## AVAILABLE DATA:
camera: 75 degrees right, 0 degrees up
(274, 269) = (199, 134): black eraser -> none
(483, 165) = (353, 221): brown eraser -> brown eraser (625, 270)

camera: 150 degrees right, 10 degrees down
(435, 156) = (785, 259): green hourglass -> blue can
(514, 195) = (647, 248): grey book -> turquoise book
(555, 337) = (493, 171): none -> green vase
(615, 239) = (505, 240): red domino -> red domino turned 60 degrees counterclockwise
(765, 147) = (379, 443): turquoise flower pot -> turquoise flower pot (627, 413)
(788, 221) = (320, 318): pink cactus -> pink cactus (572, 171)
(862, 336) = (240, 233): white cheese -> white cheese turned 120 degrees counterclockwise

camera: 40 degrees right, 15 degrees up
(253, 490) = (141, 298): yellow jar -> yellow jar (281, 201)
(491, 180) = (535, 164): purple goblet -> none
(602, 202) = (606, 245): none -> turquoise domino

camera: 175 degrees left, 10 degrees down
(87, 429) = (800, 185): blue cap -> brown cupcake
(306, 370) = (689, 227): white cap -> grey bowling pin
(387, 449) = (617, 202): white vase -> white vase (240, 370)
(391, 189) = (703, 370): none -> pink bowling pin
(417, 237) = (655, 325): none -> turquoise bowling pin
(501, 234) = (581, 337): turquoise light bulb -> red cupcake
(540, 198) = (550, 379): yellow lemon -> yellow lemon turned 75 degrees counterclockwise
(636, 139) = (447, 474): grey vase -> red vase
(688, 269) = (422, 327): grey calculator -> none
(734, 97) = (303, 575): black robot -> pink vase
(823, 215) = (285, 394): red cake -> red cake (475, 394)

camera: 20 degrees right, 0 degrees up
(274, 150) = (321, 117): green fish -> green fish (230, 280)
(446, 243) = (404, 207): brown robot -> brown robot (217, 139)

## YOUR OBJECTIVE:
Repeat the entries exactly, all of them.

## RESPONSE TO THE TASK:
camera: 75 degrees right, 0 degrees up
(274, 269) = (199, 134): black eraser -> none
(483, 165) = (353, 221): brown eraser -> brown eraser (625, 270)

camera: 150 degrees right, 10 degrees down
(435, 156) = (785, 259): green hourglass -> blue can
(514, 195) = (647, 248): grey book -> turquoise book
(555, 337) = (493, 171): none -> green vase
(615, 239) = (505, 240): red domino -> red domino turned 60 degrees counterclockwise
(765, 147) = (379, 443): turquoise flower pot -> turquoise flower pot (627, 413)
(788, 221) = (320, 318): pink cactus -> pink cactus (572, 171)
(862, 336) = (240, 233): white cheese -> white cheese turned 120 degrees counterclockwise

camera: 40 degrees right, 15 degrees up
(253, 490) = (141, 298): yellow jar -> yellow jar (281, 201)
(491, 180) = (535, 164): purple goblet -> none
(602, 202) = (606, 245): none -> turquoise domino

camera: 175 degrees left, 10 degrees down
(87, 429) = (800, 185): blue cap -> brown cupcake
(306, 370) = (689, 227): white cap -> grey bowling pin
(387, 449) = (617, 202): white vase -> white vase (240, 370)
(391, 189) = (703, 370): none -> pink bowling pin
(417, 237) = (655, 325): none -> turquoise bowling pin
(501, 234) = (581, 337): turquoise light bulb -> red cupcake
(540, 198) = (550, 379): yellow lemon -> yellow lemon turned 75 degrees counterclockwise
(636, 139) = (447, 474): grey vase -> red vase
(688, 269) = (422, 327): grey calculator -> none
(734, 97) = (303, 575): black robot -> pink vase
(823, 215) = (285, 394): red cake -> red cake (475, 394)

camera: 20 degrees right, 0 degrees up
(274, 150) = (321, 117): green fish -> green fish (230, 280)
(446, 243) = (404, 207): brown robot -> brown robot (217, 139)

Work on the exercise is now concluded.